Data provided:

*** Block opens ***

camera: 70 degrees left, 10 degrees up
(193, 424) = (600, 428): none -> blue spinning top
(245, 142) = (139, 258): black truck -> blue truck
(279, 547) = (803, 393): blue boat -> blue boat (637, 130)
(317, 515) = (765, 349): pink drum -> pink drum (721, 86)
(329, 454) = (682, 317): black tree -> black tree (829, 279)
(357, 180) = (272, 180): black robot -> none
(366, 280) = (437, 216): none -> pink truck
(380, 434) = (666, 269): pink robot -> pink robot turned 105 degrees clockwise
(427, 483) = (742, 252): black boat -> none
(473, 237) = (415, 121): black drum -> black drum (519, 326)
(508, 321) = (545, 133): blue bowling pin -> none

*** Block closes ***
*** Block opens ***

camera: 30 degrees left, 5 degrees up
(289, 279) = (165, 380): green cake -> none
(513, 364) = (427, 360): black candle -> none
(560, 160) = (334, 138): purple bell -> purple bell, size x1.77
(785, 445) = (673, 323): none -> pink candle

*** Block closes ***
*** Block opens ***

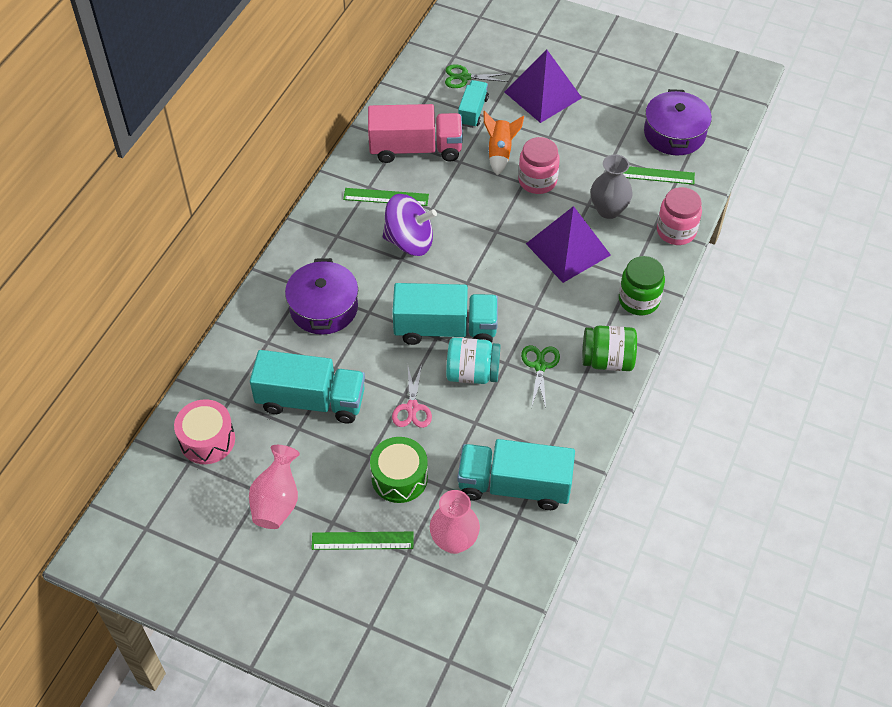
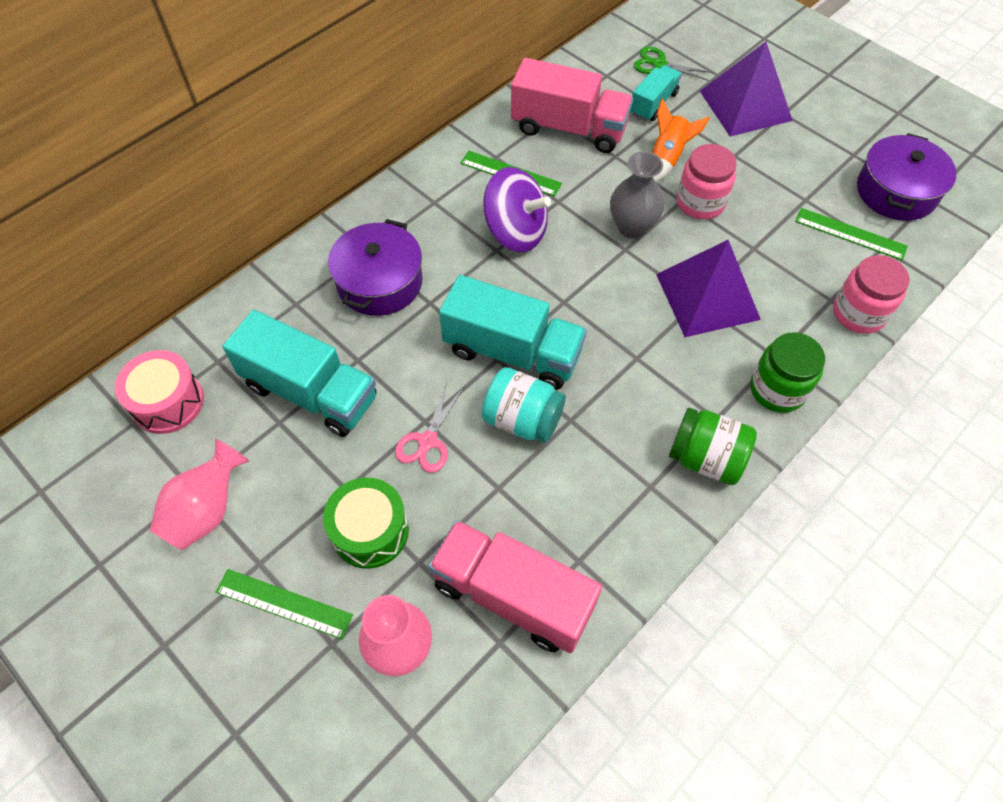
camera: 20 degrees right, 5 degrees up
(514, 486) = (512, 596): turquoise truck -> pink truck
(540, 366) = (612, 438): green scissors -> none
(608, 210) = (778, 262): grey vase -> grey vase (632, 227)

*** Block closes ***

Instructions to follow: Keep both end lines and retype everything in the records above from the line containing "(427, 483) = (742, 252): black boat -> none" through the line containing "(508, 321) = (545, 133): blue", exactly, with nothing else.

Result:
(427, 483) = (742, 252): black boat -> none
(473, 237) = (415, 121): black drum -> black drum (519, 326)
(508, 321) = (545, 133): blue bowling pin -> none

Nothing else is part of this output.